Your task is to copy the data exactly while leaving out every picture.
┌──
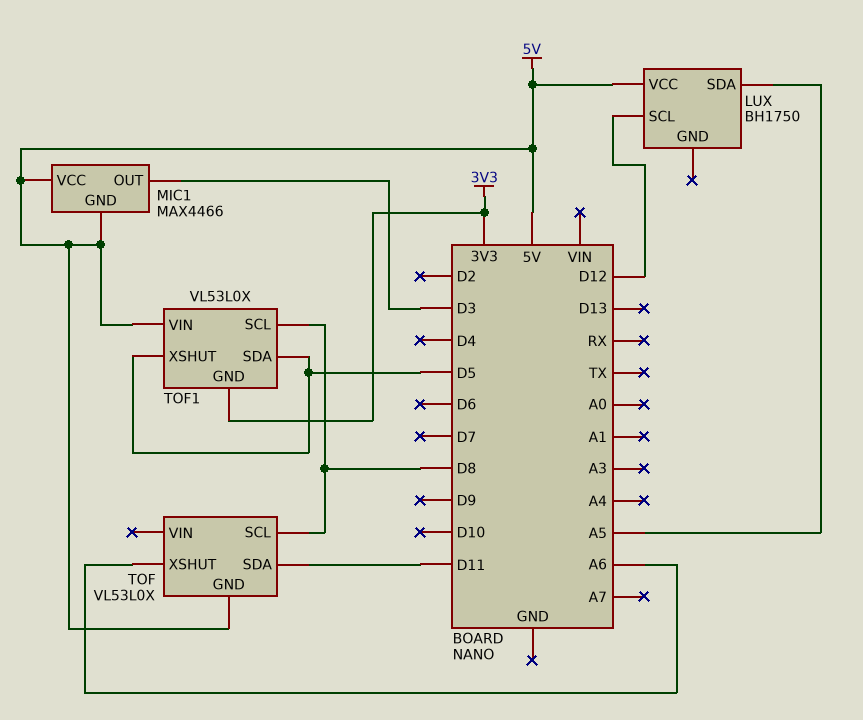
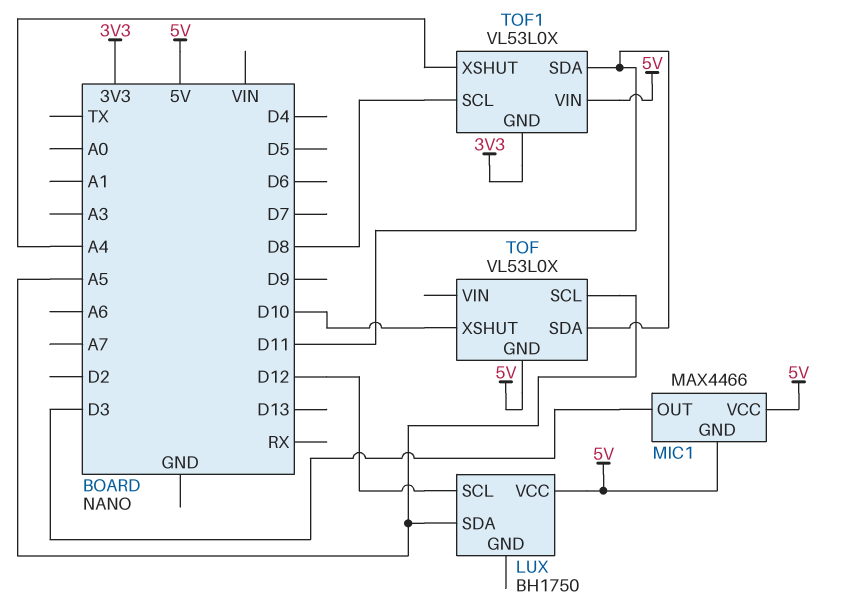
TOF pin SCL: D8 -> A5
TOF pin XSHUT: A6 -> D10
TOF1 pin SDA: D5 -> D11
TOF1 pin XSHUT: D5 -> A4

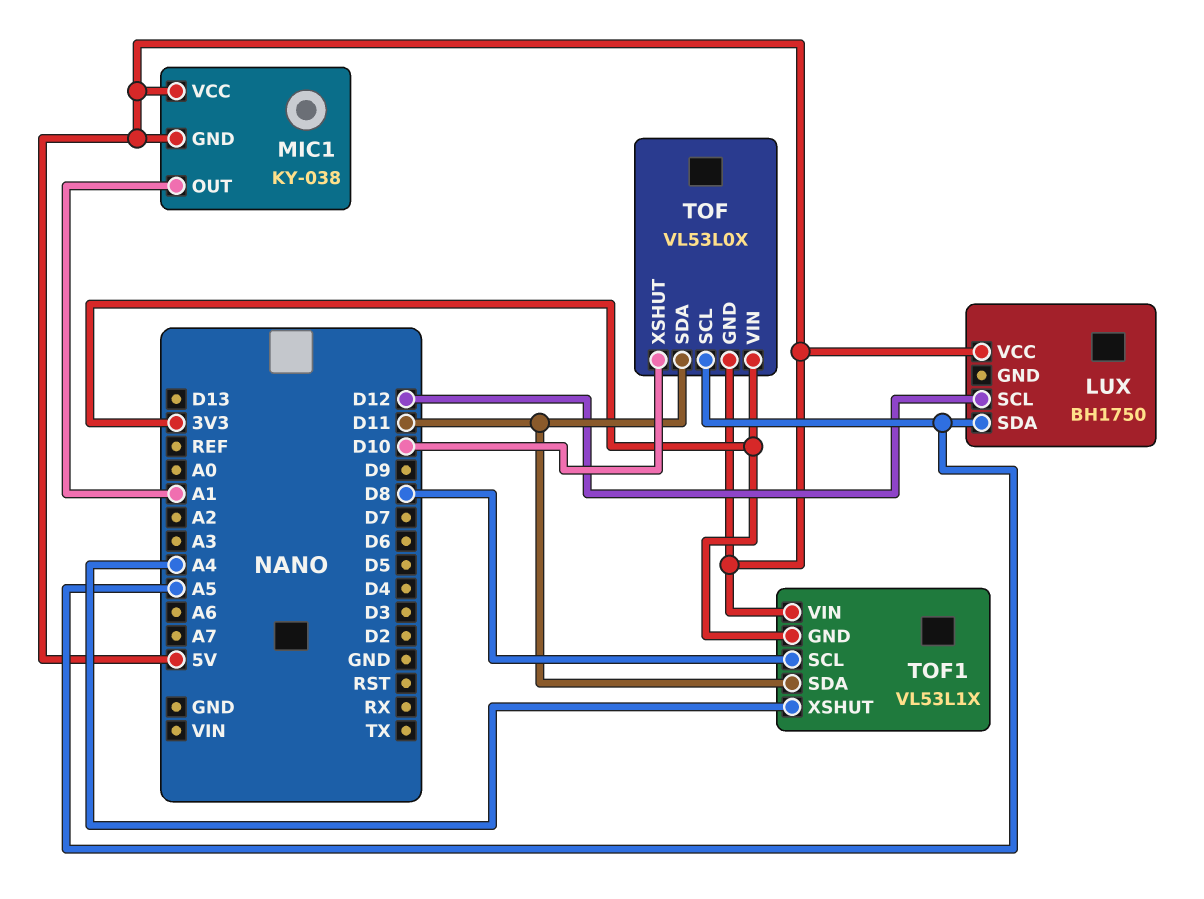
MIC1: MAX4466 -> KY-038
MIC1 pin OUT: D3 -> A1
TOF pin VIN: none -> 3V3
TOF1: VL53L0X -> VL53L1X

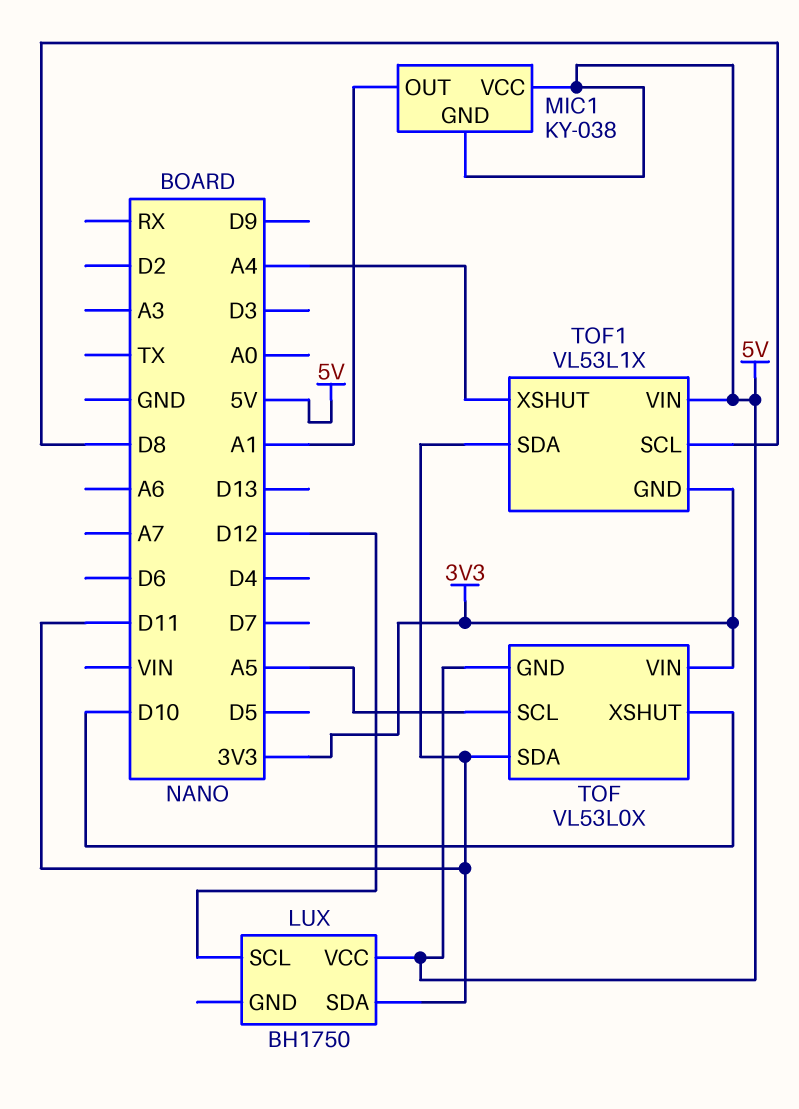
LUX pin SDA: A5 -> D11

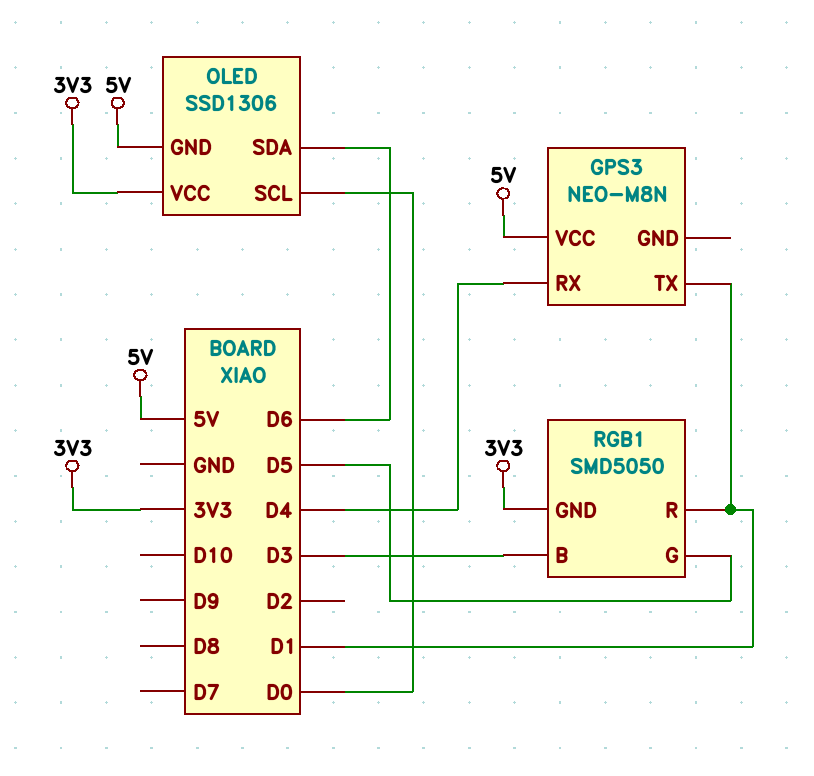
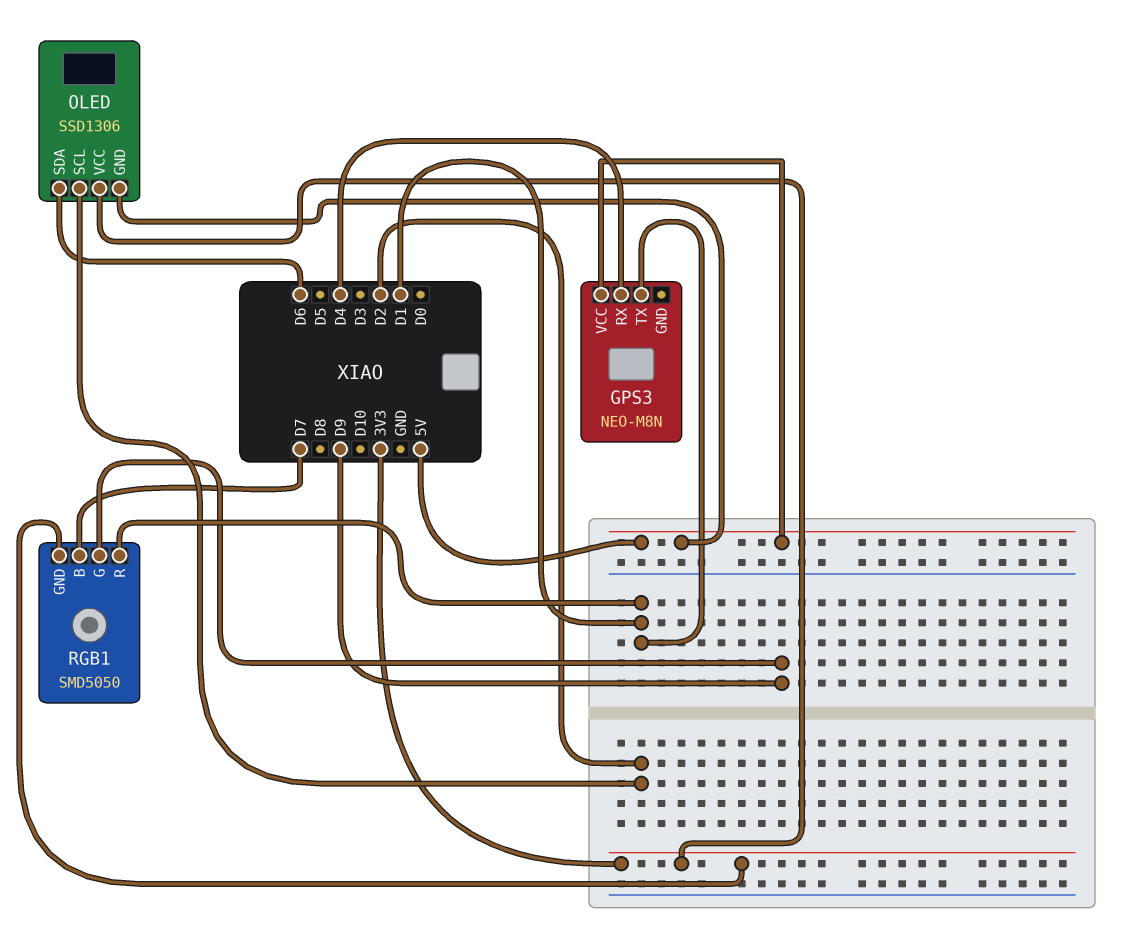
OLED pin SCL: D0 -> D2
RGB1 pin B: D3 -> D7
RGB1 pin G: D5 -> D9

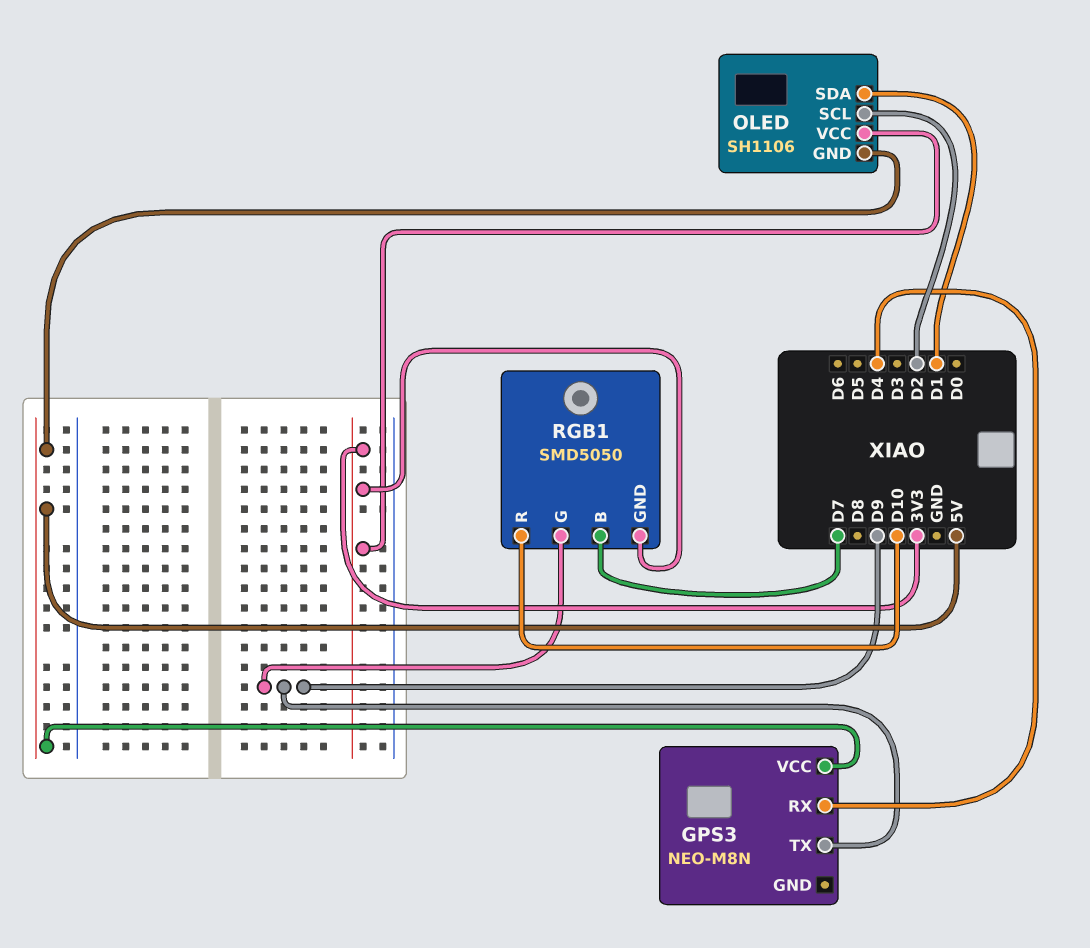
GPS3 pin TX: D1 -> D9
OLED: SSD1306 -> SH1106
OLED pin SDA: D6 -> D1
RGB1 pin R: D1 -> D10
└──
• _Solution for this task_:
TOF pin SCL: D8 -> A5
TOF pin XSHUT: A6 -> D10
TOF1 pin SDA: D5 -> D11
TOF1 pin XSHUT: D5 -> A4

MIC1: MAX4466 -> KY-038
MIC1 pin OUT: D3 -> A1
TOF pin VIN: none -> 3V3
TOF1: VL53L0X -> VL53L1X

LUX pin SDA: A5 -> D11

OLED pin SCL: D0 -> D2
RGB1 pin B: D3 -> D7
RGB1 pin G: D5 -> D9

GPS3 pin TX: D1 -> D9
OLED: SSD1306 -> SH1106
OLED pin SDA: D6 -> D1
RGB1 pin R: D1 -> D10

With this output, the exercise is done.